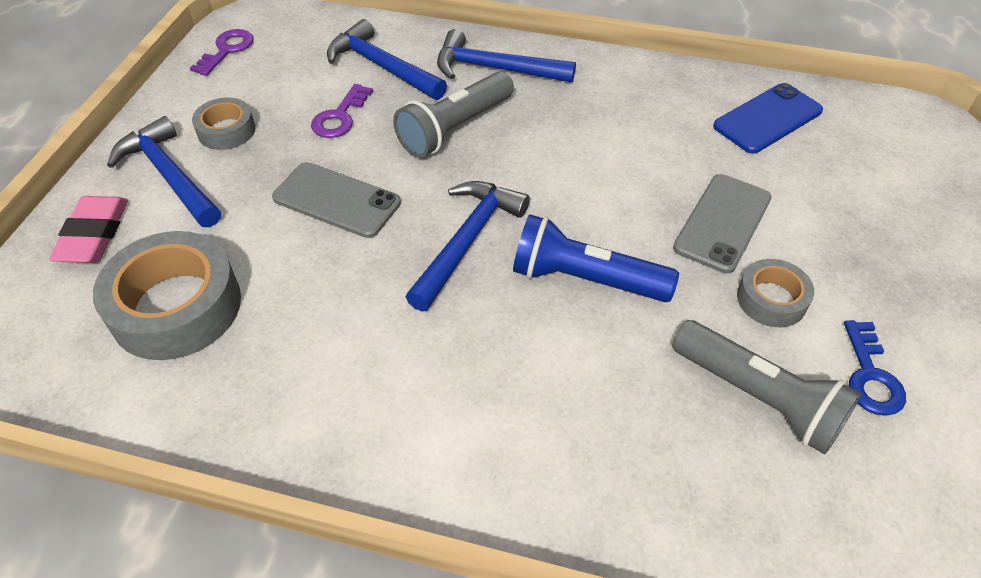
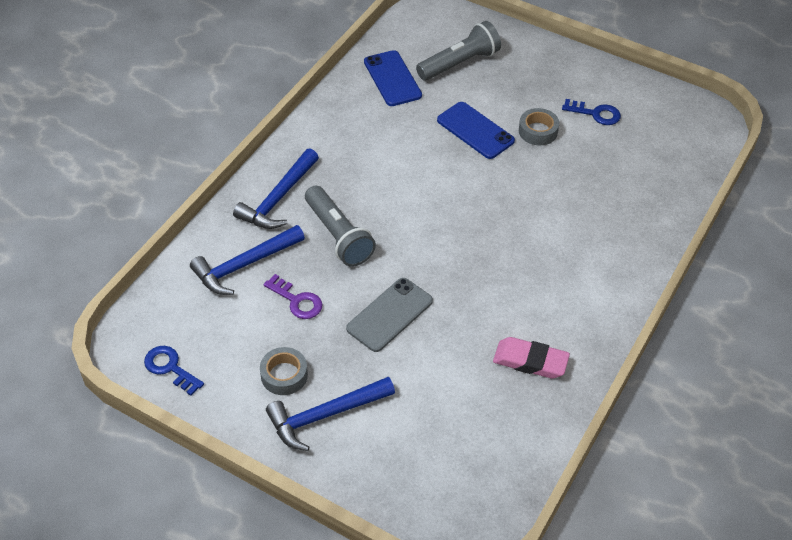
camera: 75 degrees left, 0 degrees up
(94, 235) = (375, 466): pink eraser -> pink eraser (530, 361)
(176, 307) = (463, 415): grey tape -> none
(227, 50) = (170, 368): purple key -> blue key
(467, 241) = (452, 252): blue hammer -> none
(585, 279) = (500, 204): blue flashlight -> none
(722, 223) = (475, 130): grey phone -> blue phone
(758, 398) = (599, 159): grey flashlight -> grey flashlight (460, 63)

■ **TASK BRIEF**
Omit every picture, then reproduce the rest of the listing exactly.

■ **WRITTEN REPLY**
camera: 75 degrees left, 0 degrees up
(94, 235) = (375, 466): pink eraser -> pink eraser (530, 361)
(176, 307) = (463, 415): grey tape -> none
(227, 50) = (170, 368): purple key -> blue key
(467, 241) = (452, 252): blue hammer -> none
(585, 279) = (500, 204): blue flashlight -> none
(722, 223) = (475, 130): grey phone -> blue phone
(758, 398) = (599, 159): grey flashlight -> grey flashlight (460, 63)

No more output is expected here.